» **Provided material**
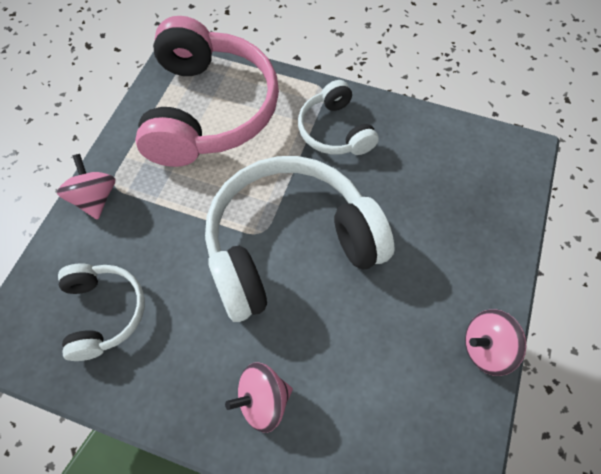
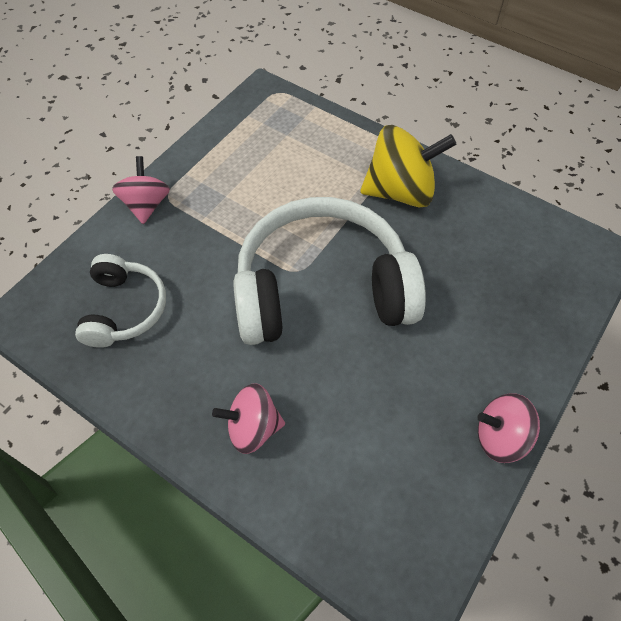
camera: 15 degrees right, 5 degrees down
(208, 110) = (278, 147): pink headphones -> none
(335, 131) = (400, 191): white headphones -> yellow spinning top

» **What to do**
Of the lines in the data, report each one containing the string "headphones".

» **Result for this task**
(208, 110) = (278, 147): pink headphones -> none
(335, 131) = (400, 191): white headphones -> yellow spinning top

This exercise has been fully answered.